**EXERCISE OBJECTIVE:** Nothing but the lines from the one containing "LCD pin SDA: 11 -> 5" through the end of the entries below should appear in your answer, transcribed exactly; please drop the pictures.
Start of INFORMATION
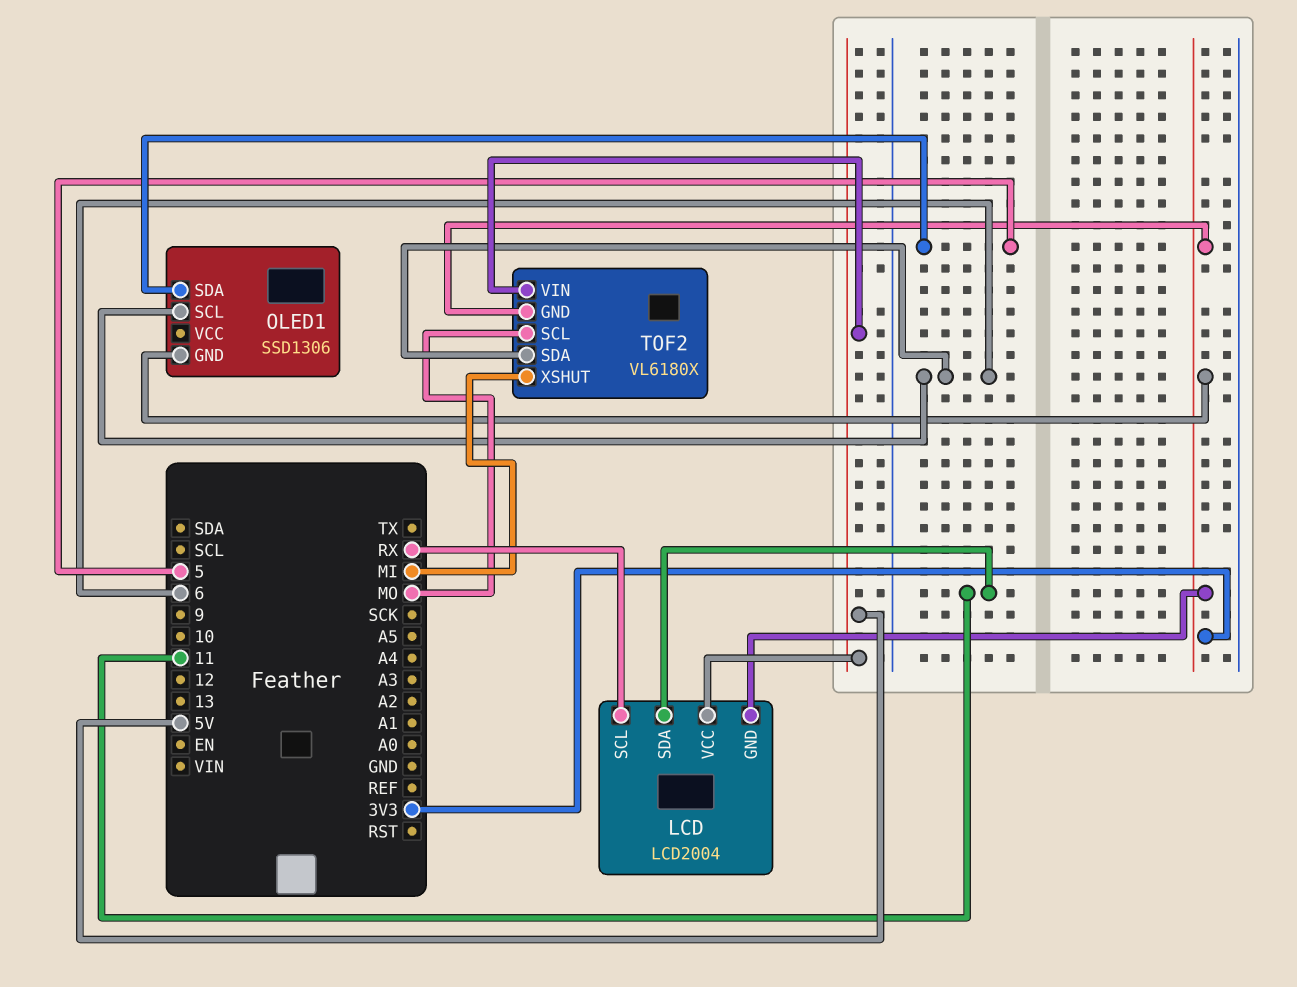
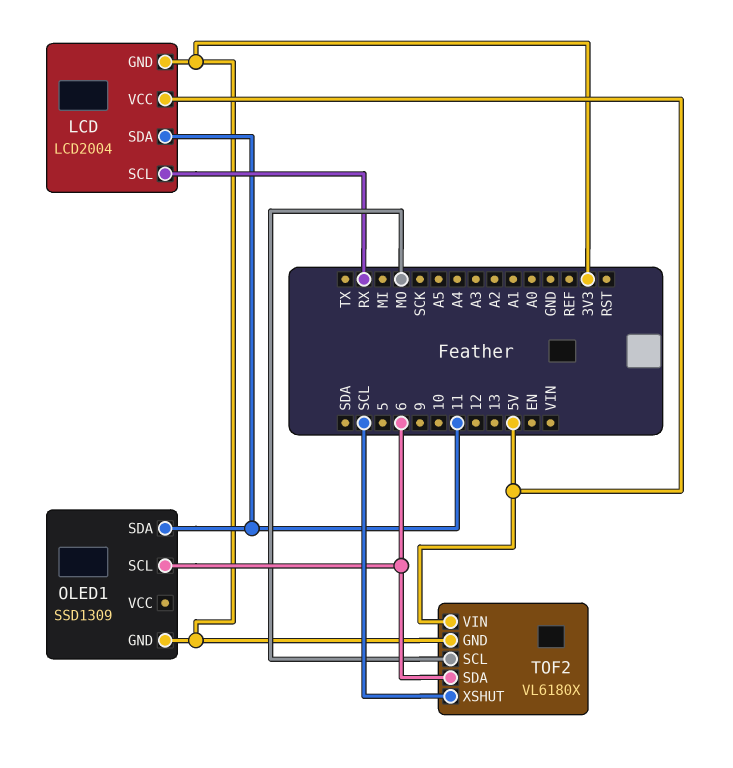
OLED1: SSD1306 -> SSD1309
OLED1 pin SDA: 5 -> 11
TOF2 pin XSHUT: MI -> SCL

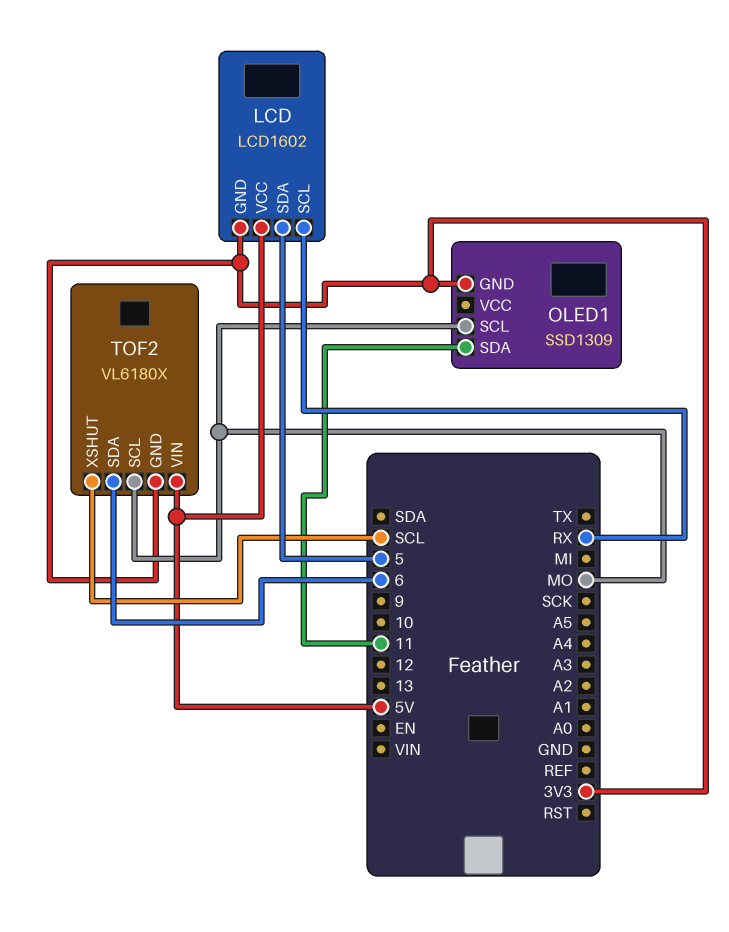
LCD: LCD2004 -> LCD1602
LCD pin SDA: 11 -> 5
OLED1 pin SCL: 6 -> MO

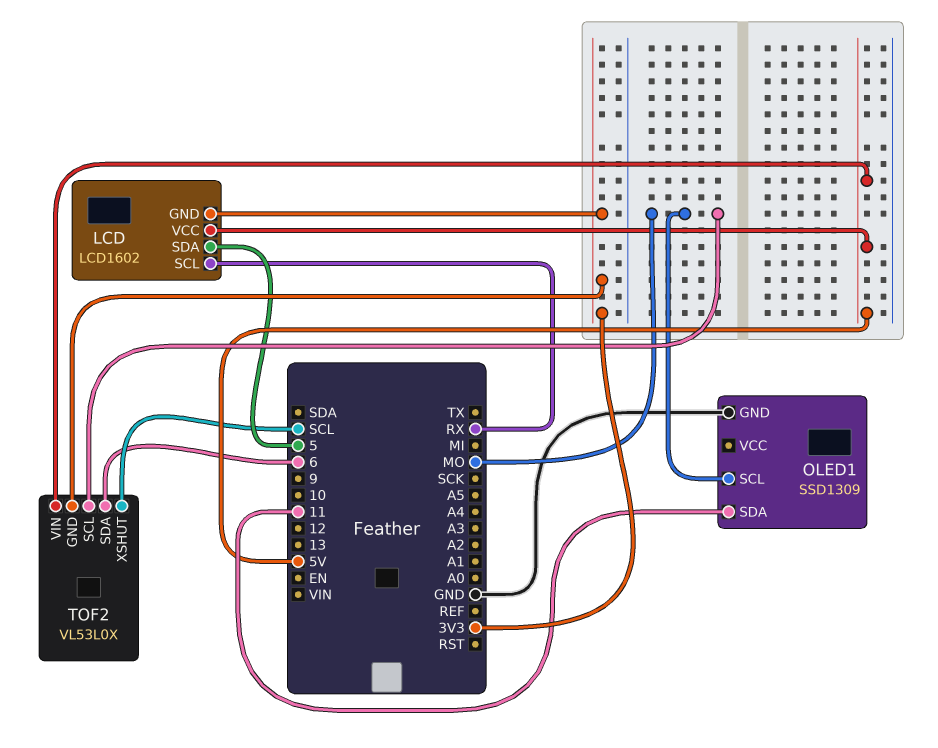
OLED1 pin GND: 3V3 -> GND
TOF2: VL6180X -> VL53L0X

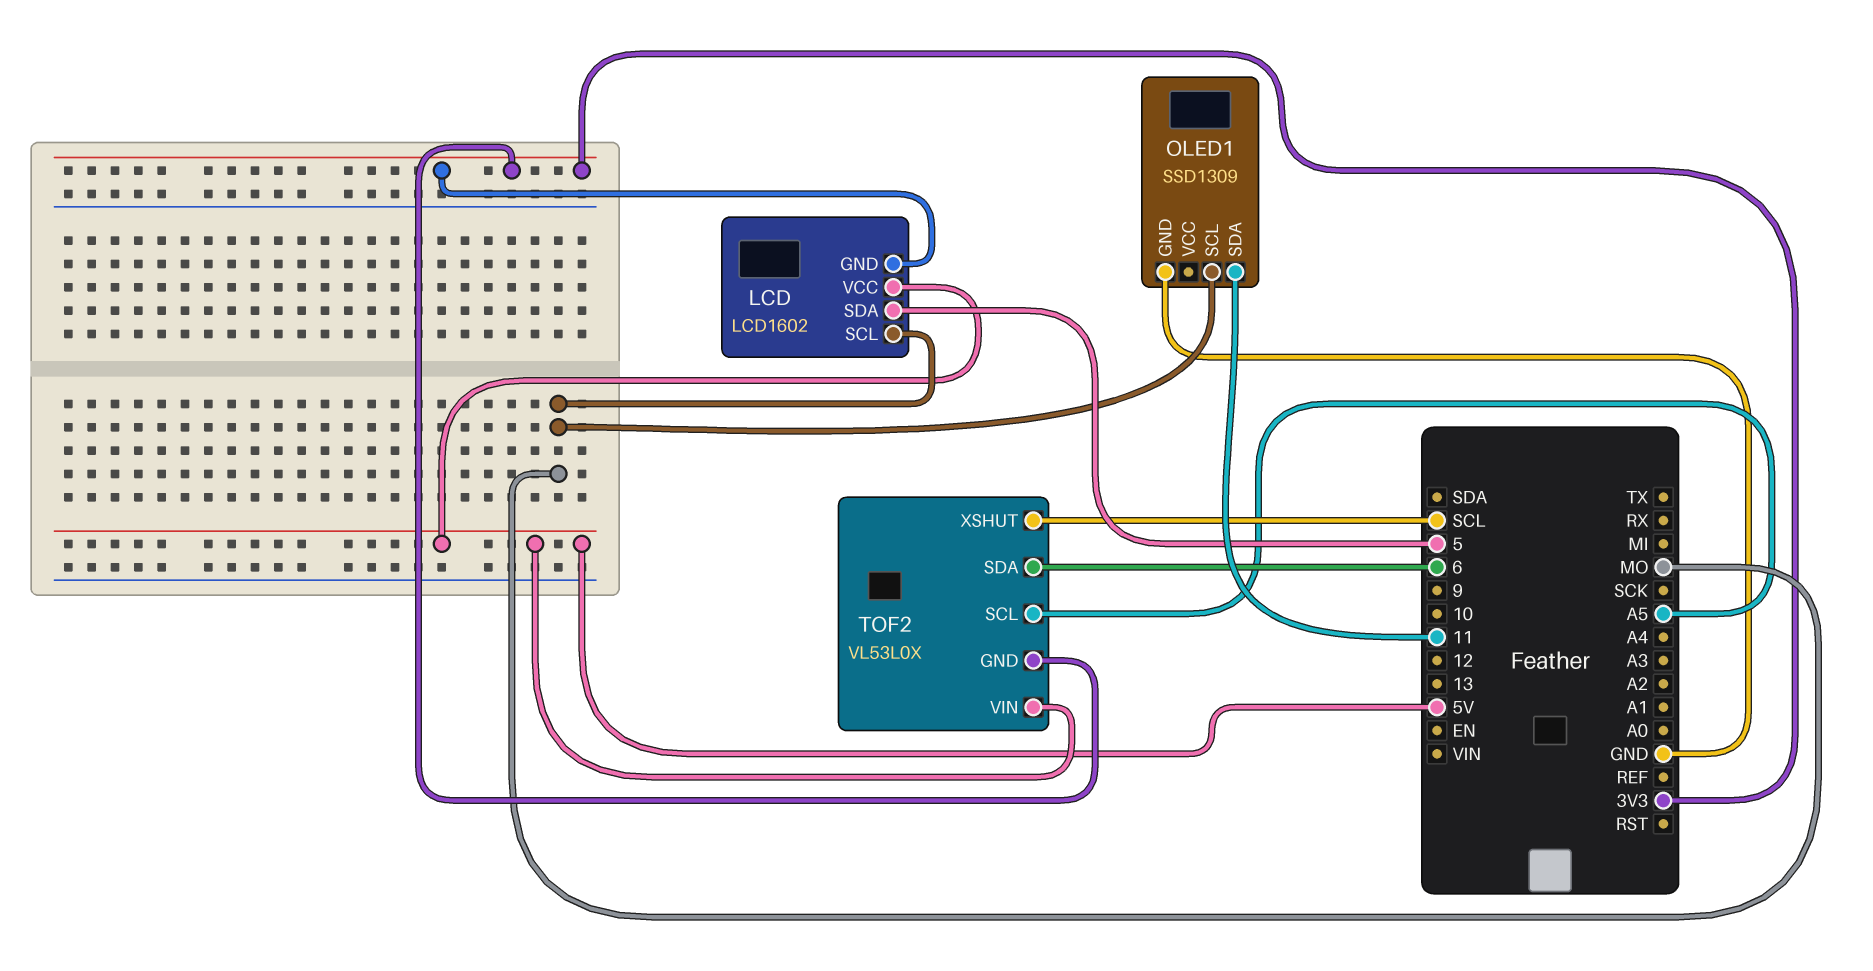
LCD pin SCL: RX -> MO
TOF2 pin SCL: MO -> A5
End of INFORMATION
**ANSWER SPACE:**
LCD pin SDA: 11 -> 5
OLED1 pin SCL: 6 -> MO

OLED1 pin GND: 3V3 -> GND
TOF2: VL6180X -> VL53L0X

LCD pin SCL: RX -> MO
TOF2 pin SCL: MO -> A5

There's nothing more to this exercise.